● Work instruction
Since only part of the material below is wanted, output exactly the lines from the one with "gray circle: (73, 59) -> (73, 33), moved" up to and including the one with "cyan triangle: (66, 85)".

● Material to process

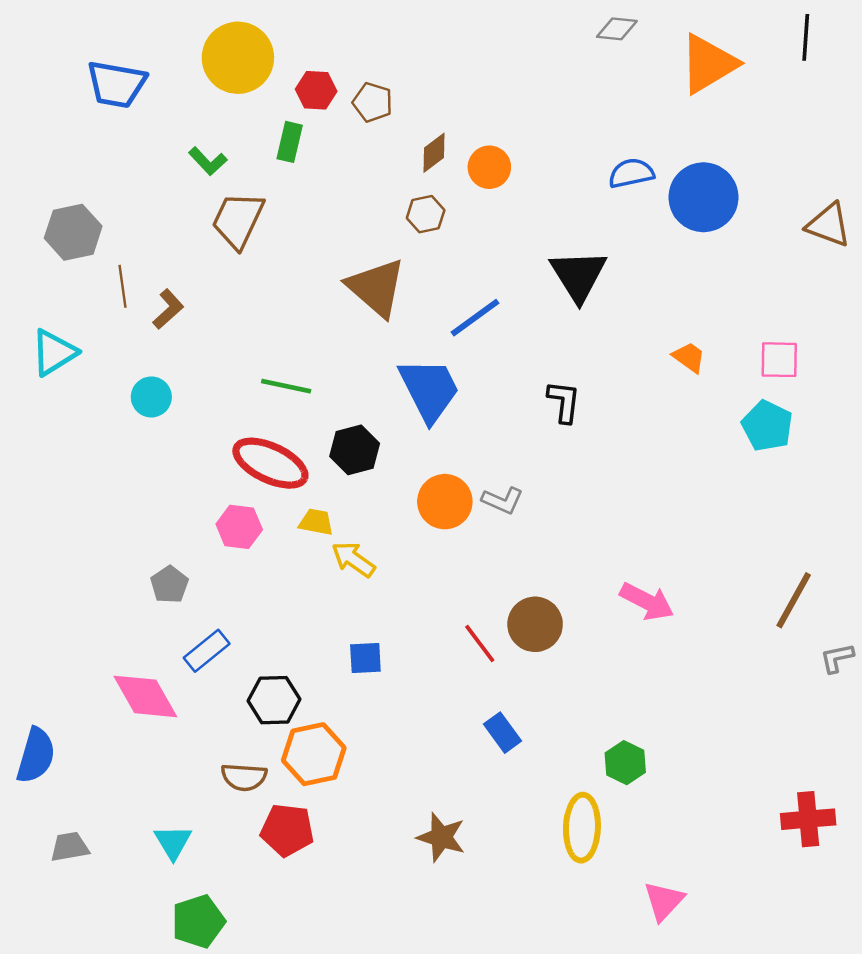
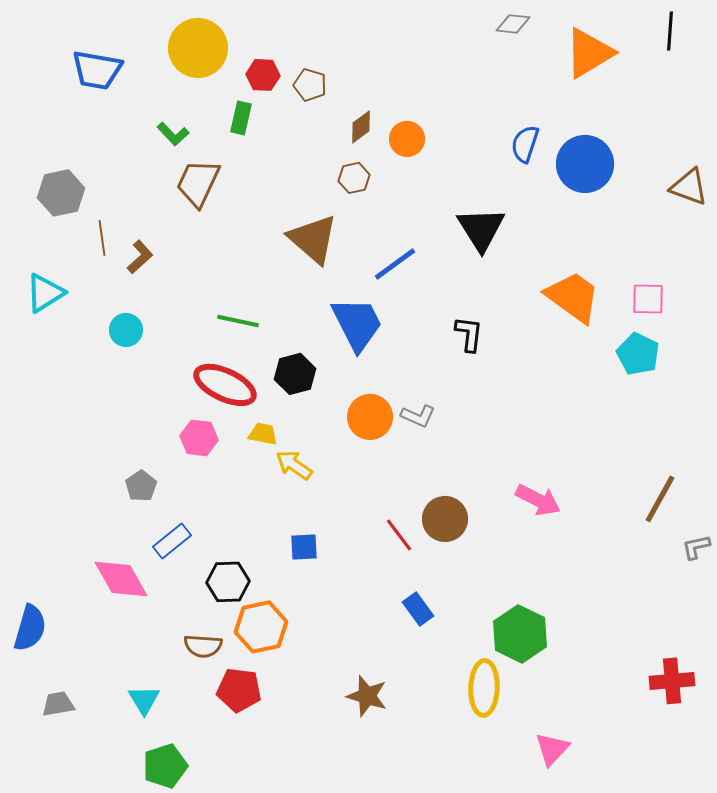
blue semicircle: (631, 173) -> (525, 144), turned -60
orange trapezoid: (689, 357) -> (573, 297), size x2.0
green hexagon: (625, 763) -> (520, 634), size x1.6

...

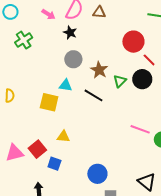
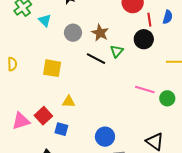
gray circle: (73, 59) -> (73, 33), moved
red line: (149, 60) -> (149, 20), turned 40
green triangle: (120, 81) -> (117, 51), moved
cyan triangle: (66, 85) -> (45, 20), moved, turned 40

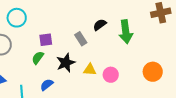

* * *

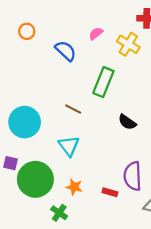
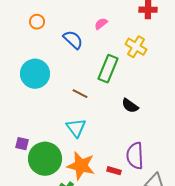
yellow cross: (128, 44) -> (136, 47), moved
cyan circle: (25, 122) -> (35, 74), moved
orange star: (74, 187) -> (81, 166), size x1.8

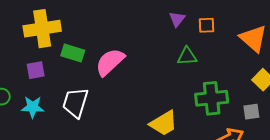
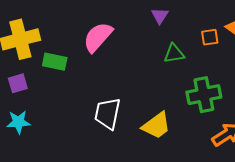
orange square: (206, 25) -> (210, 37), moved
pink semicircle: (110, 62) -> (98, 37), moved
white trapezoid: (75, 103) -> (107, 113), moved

● Exercise response
gray circle: (73, 59) -> (73, 33), moved
red line: (149, 60) -> (149, 20), turned 40
green triangle: (120, 81) -> (117, 51), moved
cyan triangle: (66, 85) -> (45, 20), moved, turned 40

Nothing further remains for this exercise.